- TO DO -
Your copy begins at the line with "POT pin GND: GND -> none" and runs through the end of the data below. Set down only those lines exactly, without pictures.

BEGIN

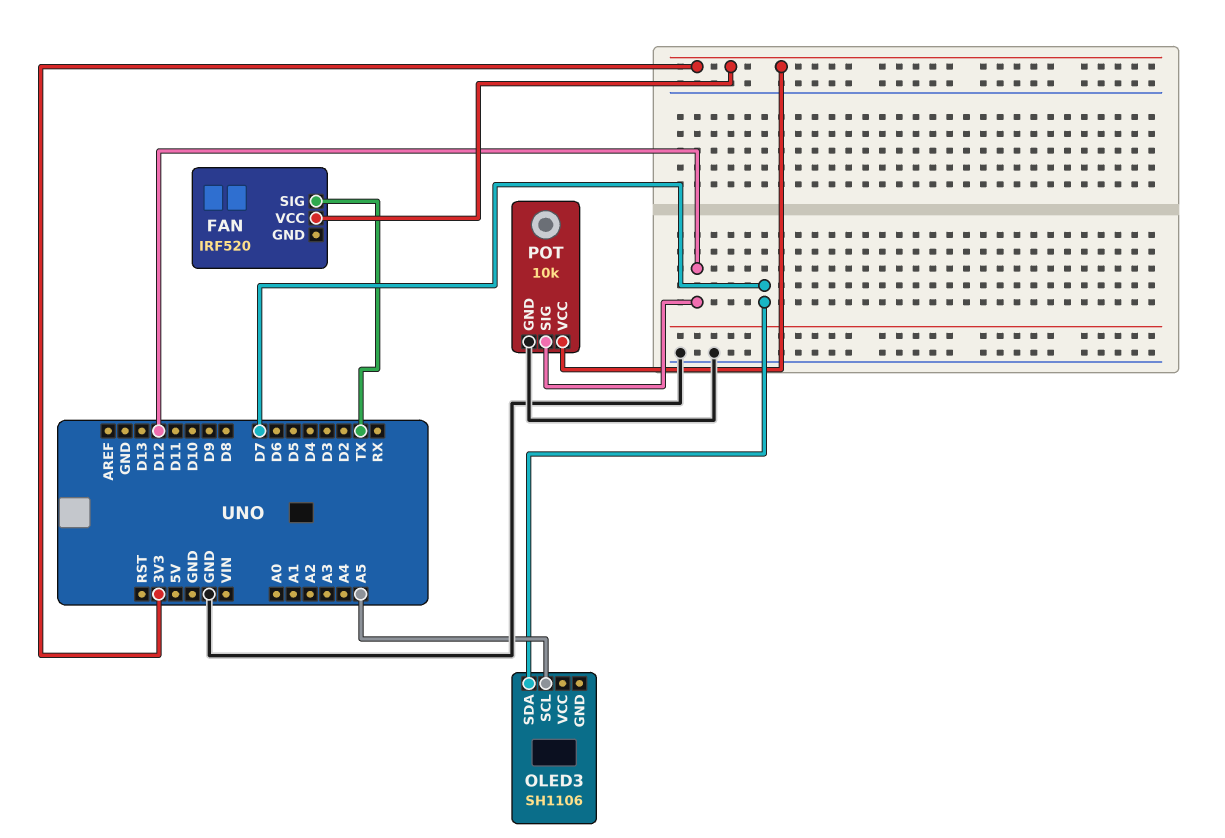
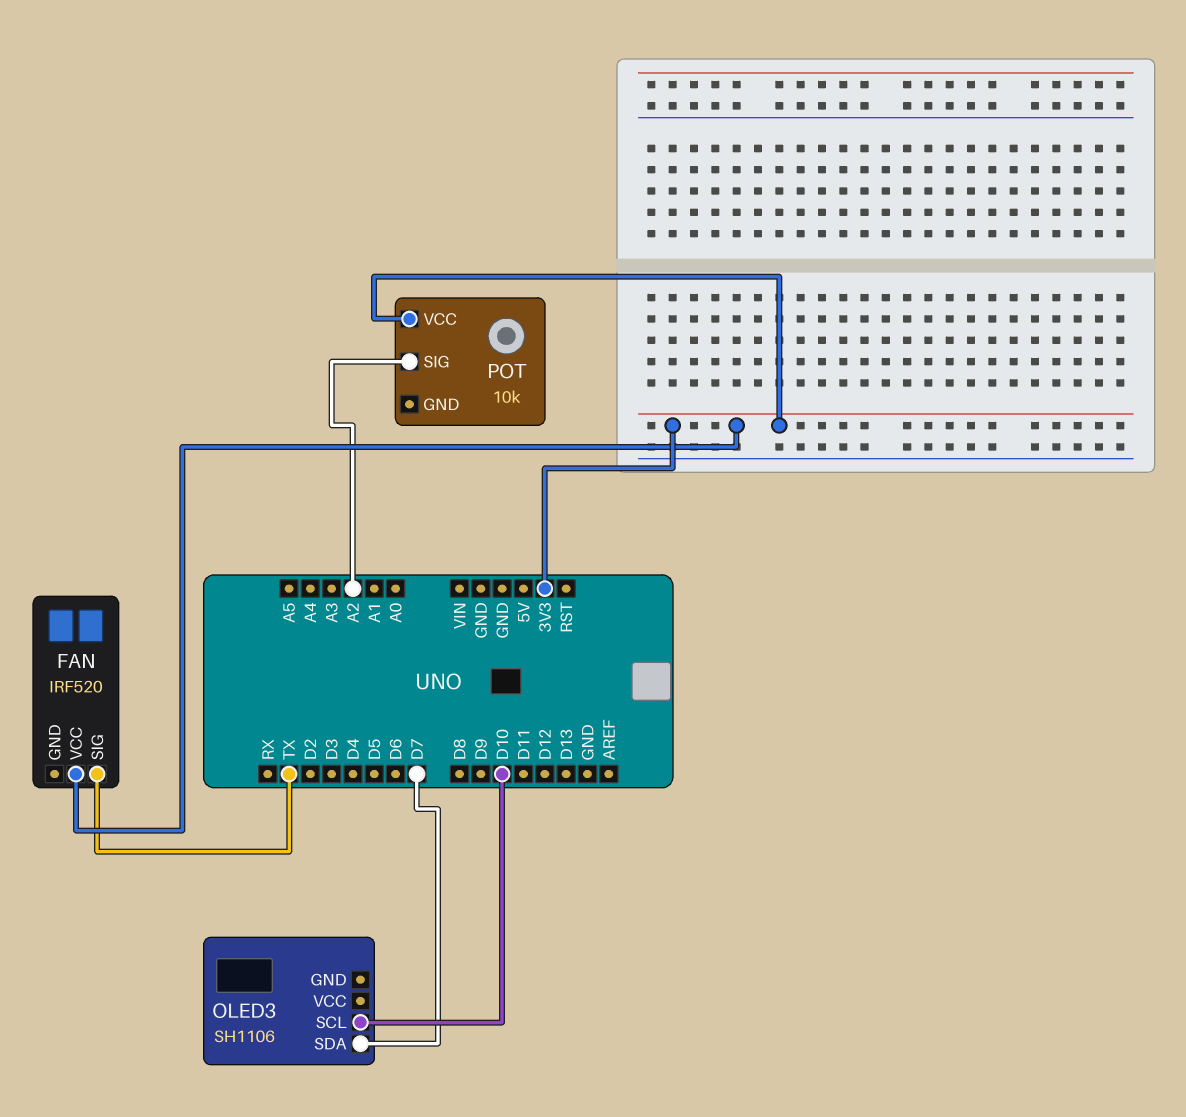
OLED3 pin SCL: A5 -> D10
POT pin GND: GND -> none
POT pin SIG: D12 -> A2

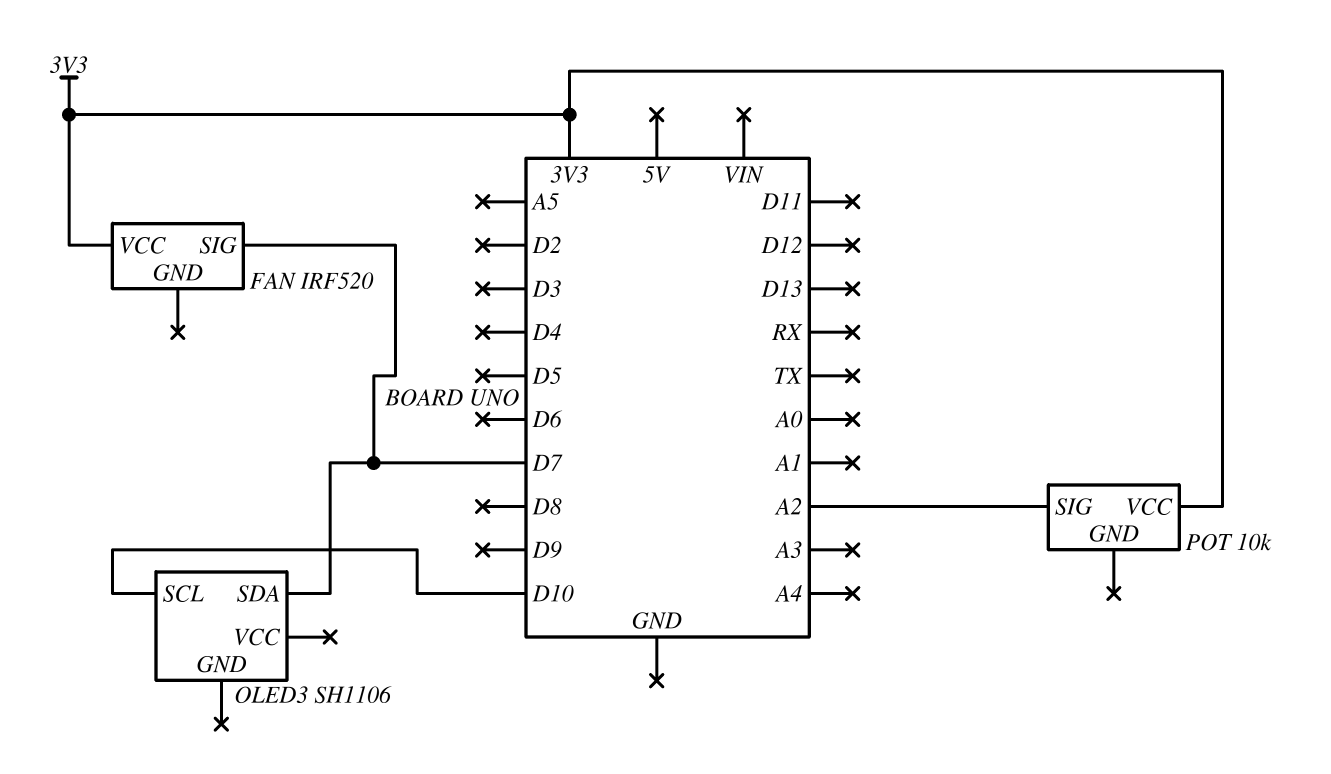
FAN pin SIG: TX -> D7

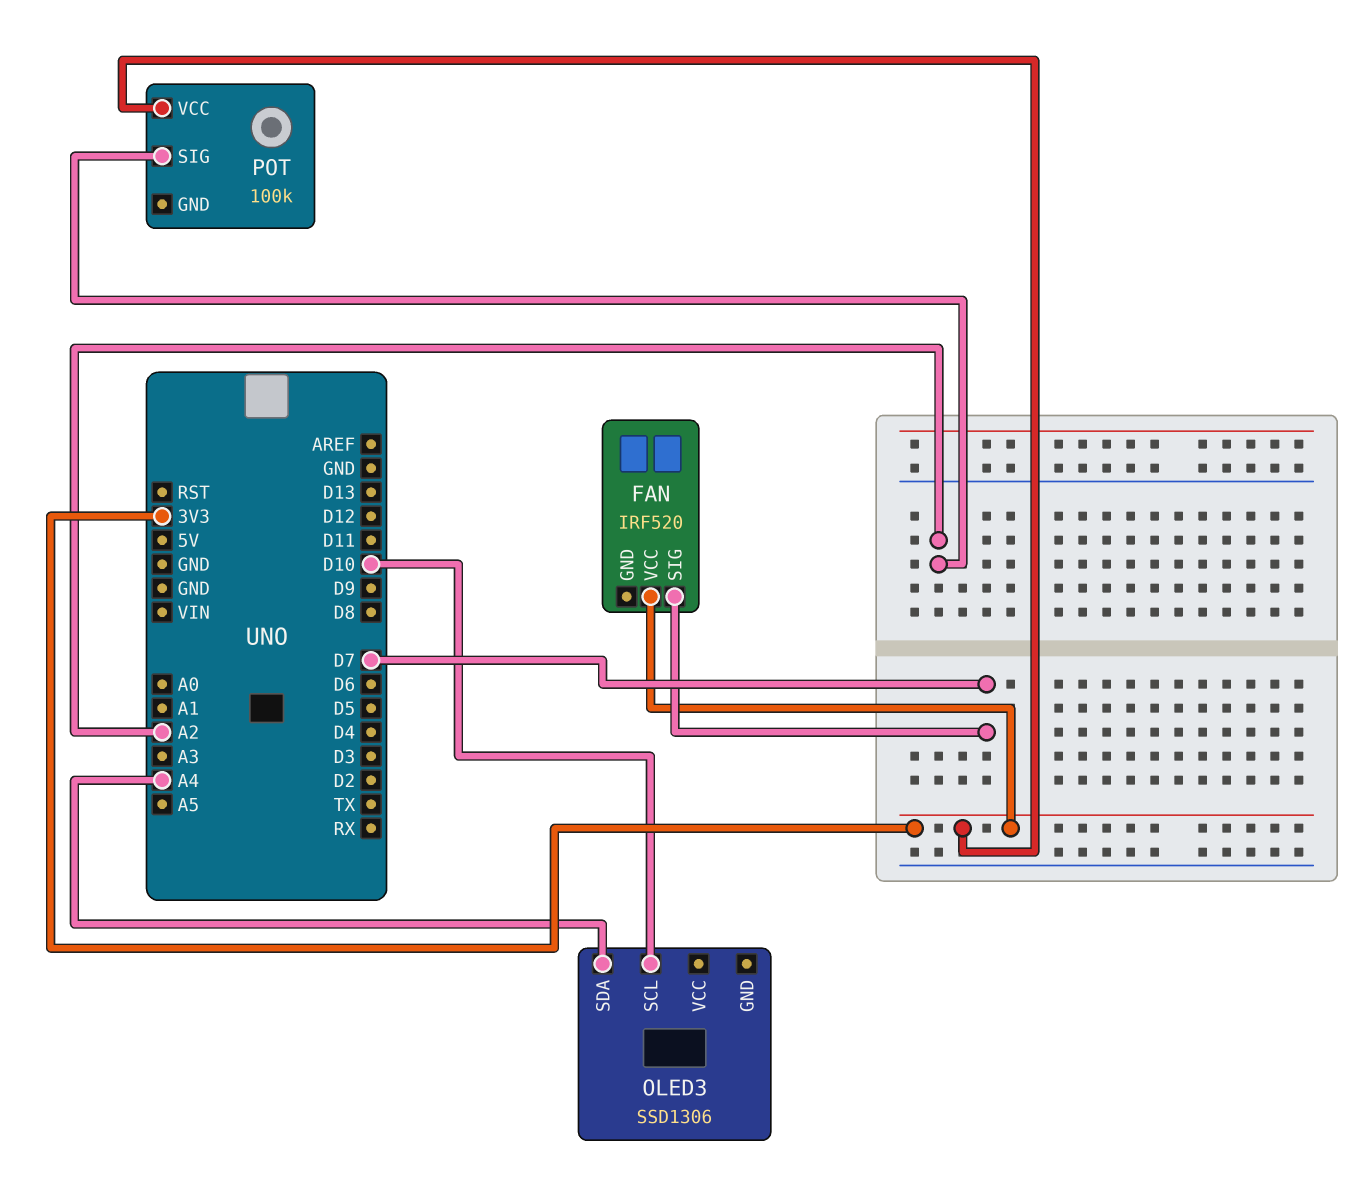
OLED3: SH1106 -> SSD1306
OLED3 pin SDA: D7 -> A4
POT: 10k -> 100k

END

- SOLUTION FOR THIS PROBLEM -
POT pin GND: GND -> none
POT pin SIG: D12 -> A2

FAN pin SIG: TX -> D7

OLED3: SH1106 -> SSD1306
OLED3 pin SDA: D7 -> A4
POT: 10k -> 100k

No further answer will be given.